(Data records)

* * * * * * *

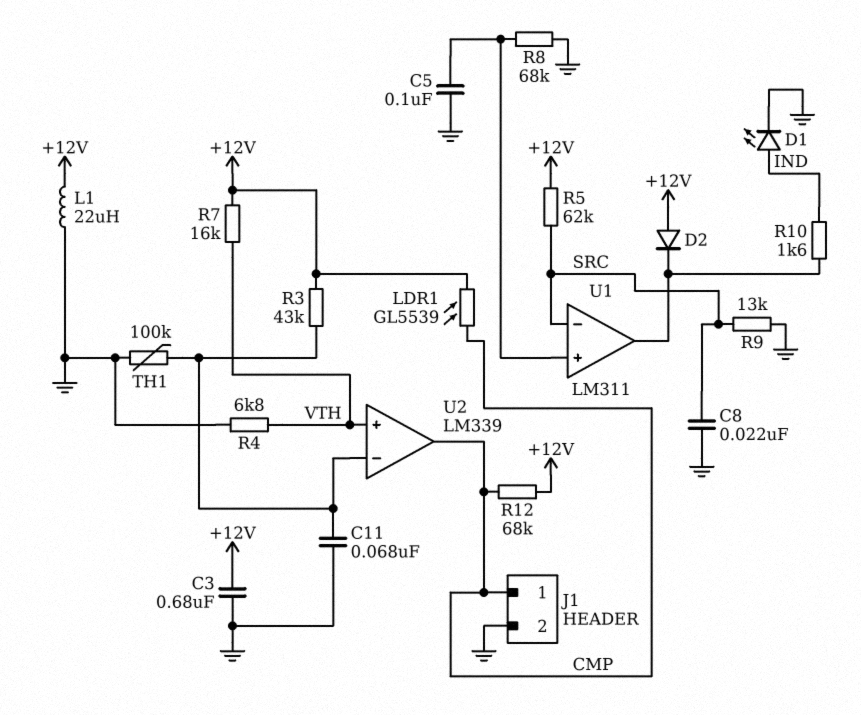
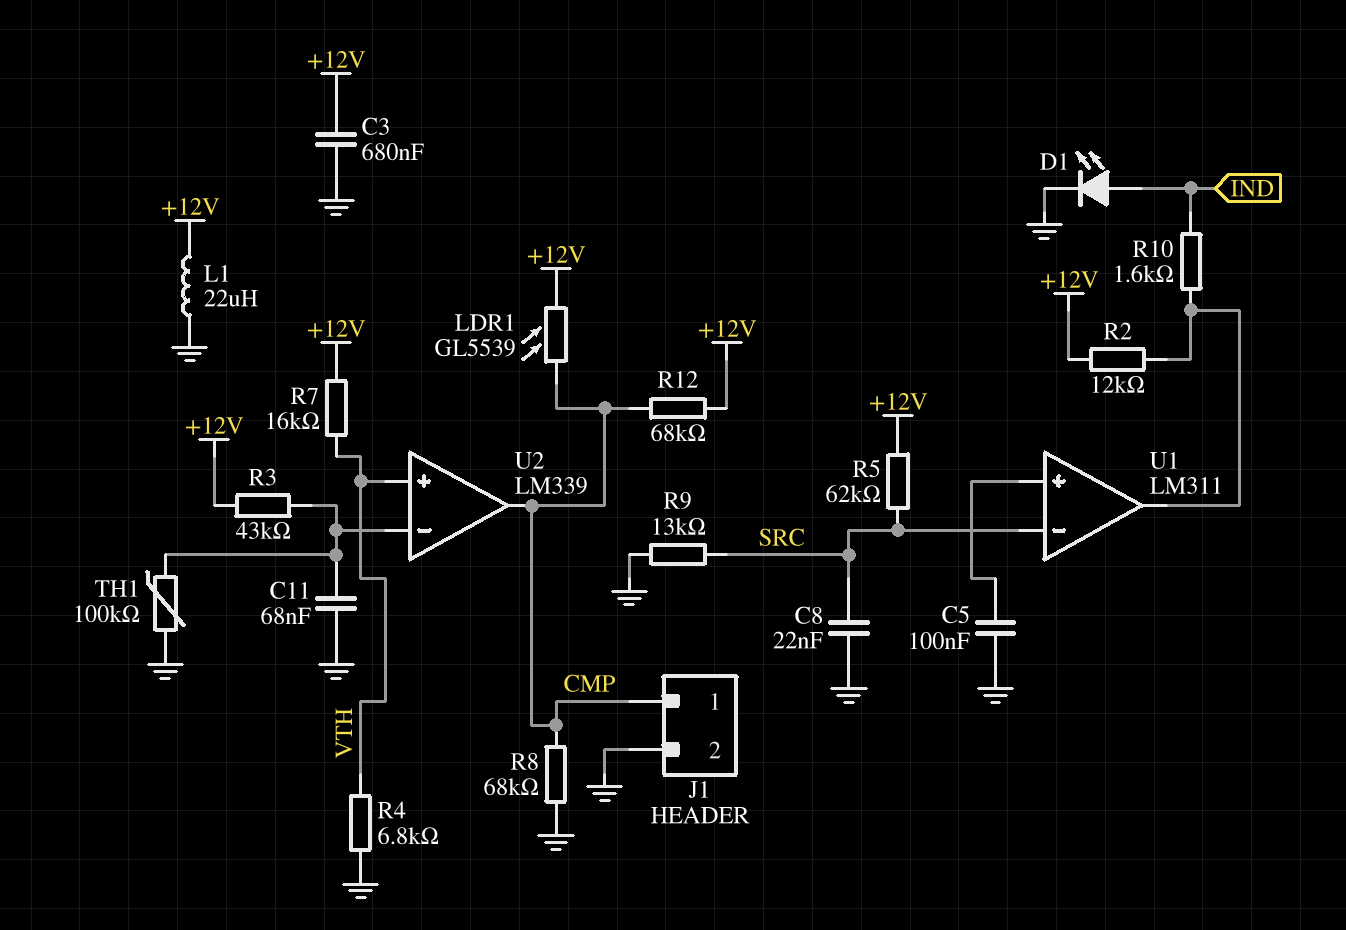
D2: diode (A +12V, K U1/out) -> none
R2: none -> 12k (+12V, U1/out)
R8: 68k (GND, U1/in+) -> 68k (CMP, GND)

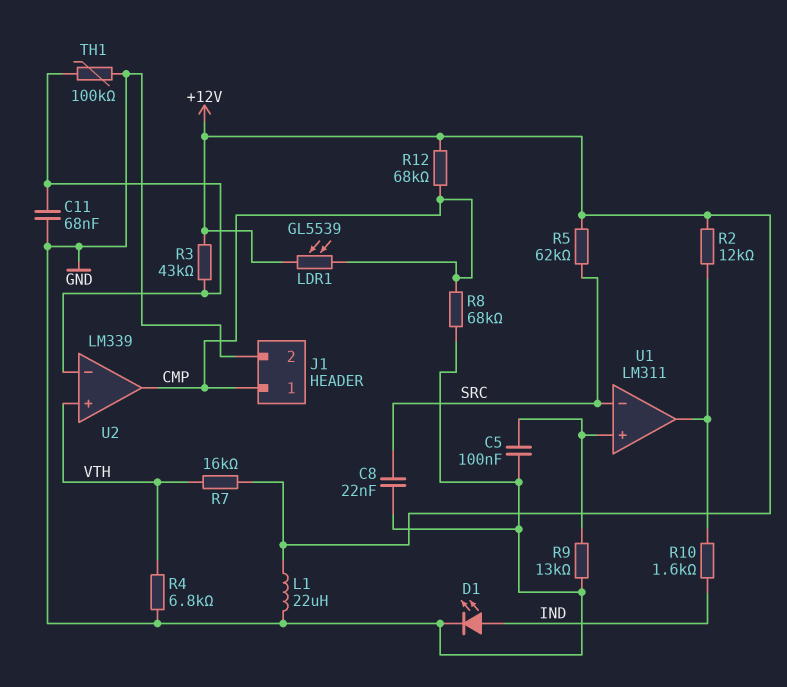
C3: 680nF (+12V, GND) -> none
R9: 13k (GND, SRC) -> 13k (GND, U1/in+)

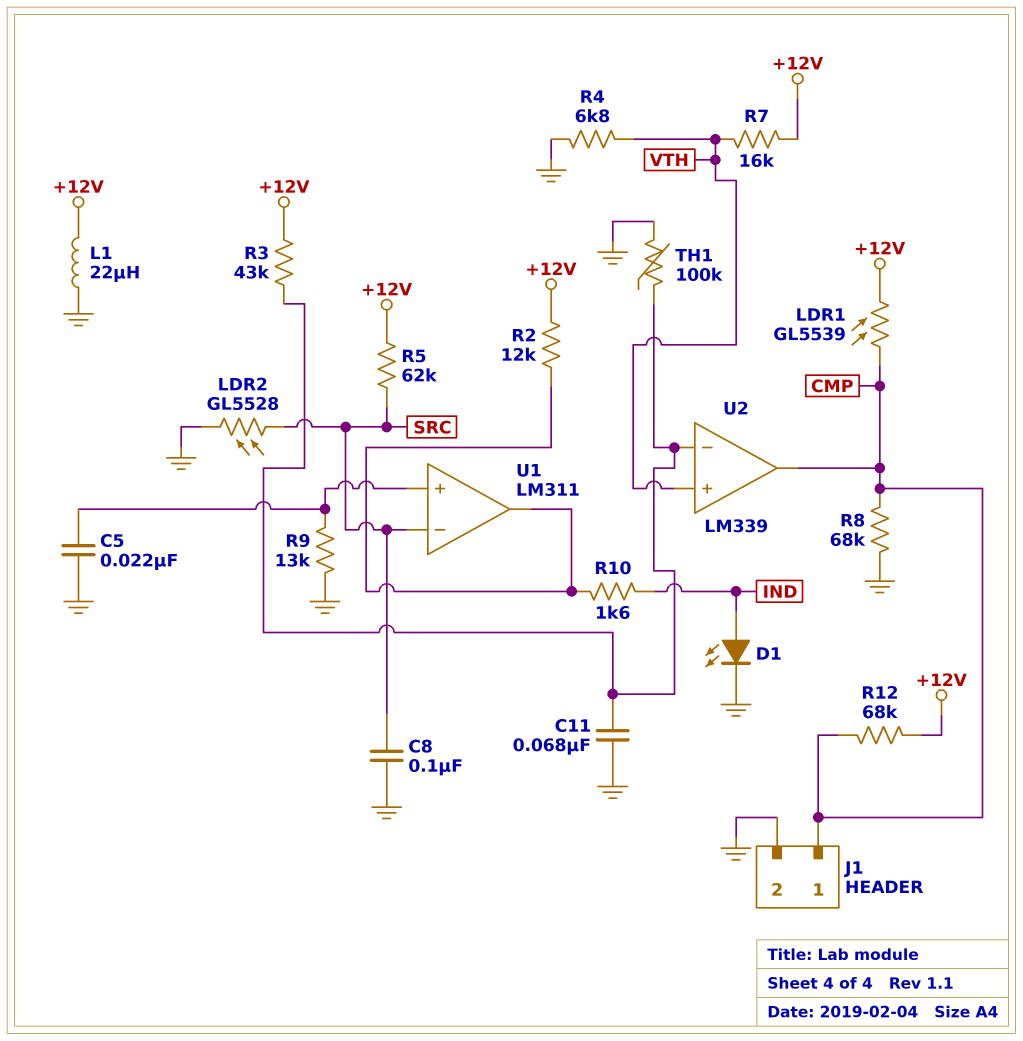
C5: 100nF (GND, U1/in+) -> 22nF (GND, U1/in+)
C8: 22nF (GND, SRC) -> 100nF (GND, SRC)
LDR2: none -> GL5528 (GND, SRC)

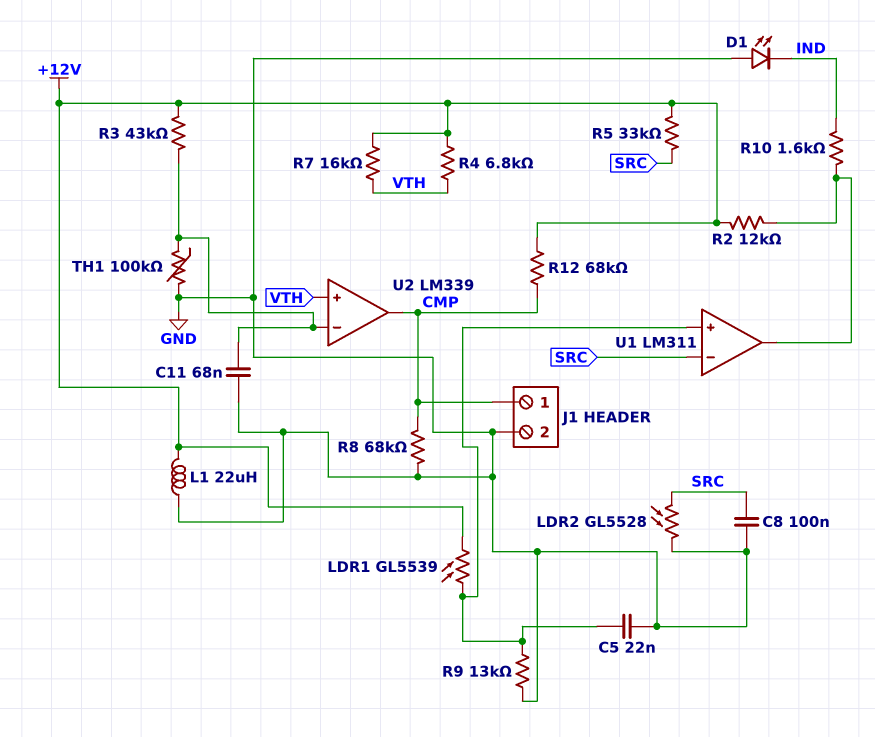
D1: LED (A IND, K GND) -> LED (A GND, K IND)
LDR1: GL5539 (+12V, CMP) -> GL5539 (+12V, U1/in+)
R4: 6.8k (GND, VTH) -> 6.8k (+12V, VTH)
R5: 62k (+12V, SRC) -> 33k (+12V, SRC)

* * * * * * *

#### [Task objective]
Starting at the line that contains "C8: 22nF (GND, SRC) -> 100nF (GND, SRC)", write out every line through the end of the entries above exactly, and omit the pictures.

#### [Response to this task]
C8: 22nF (GND, SRC) -> 100nF (GND, SRC)
LDR2: none -> GL5528 (GND, SRC)

D1: LED (A IND, K GND) -> LED (A GND, K IND)
LDR1: GL5539 (+12V, CMP) -> GL5539 (+12V, U1/in+)
R4: 6.8k (GND, VTH) -> 6.8k (+12V, VTH)
R5: 62k (+12V, SRC) -> 33k (+12V, SRC)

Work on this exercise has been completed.